• _Provided data_
────────────────────

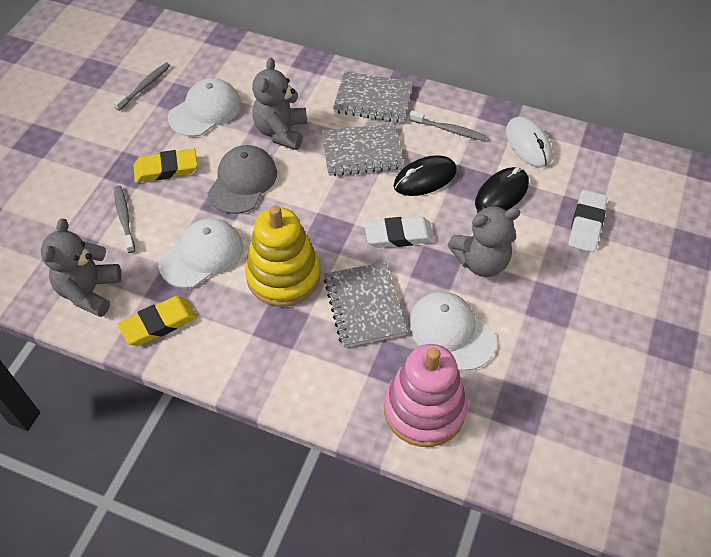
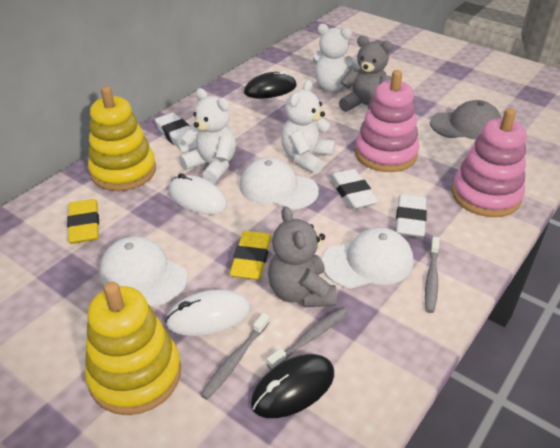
grey notebook: 3 -> 0
grey teddy bear: 3 -> 2
pink stacking toy: 1 -> 2
white eraser: 2 -> 3
white mouse: 1 -> 2
white teddy bear: 0 -> 3
yellow stacking toy: 1 -> 2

────────────────────

• _Exercise objective_
The response should hold only an exact repeat of the lines from the one with "white eraser: 2 -> 3" to the final line of the listing above.

• _Solution_
white eraser: 2 -> 3
white mouse: 1 -> 2
white teddy bear: 0 -> 3
yellow stacking toy: 1 -> 2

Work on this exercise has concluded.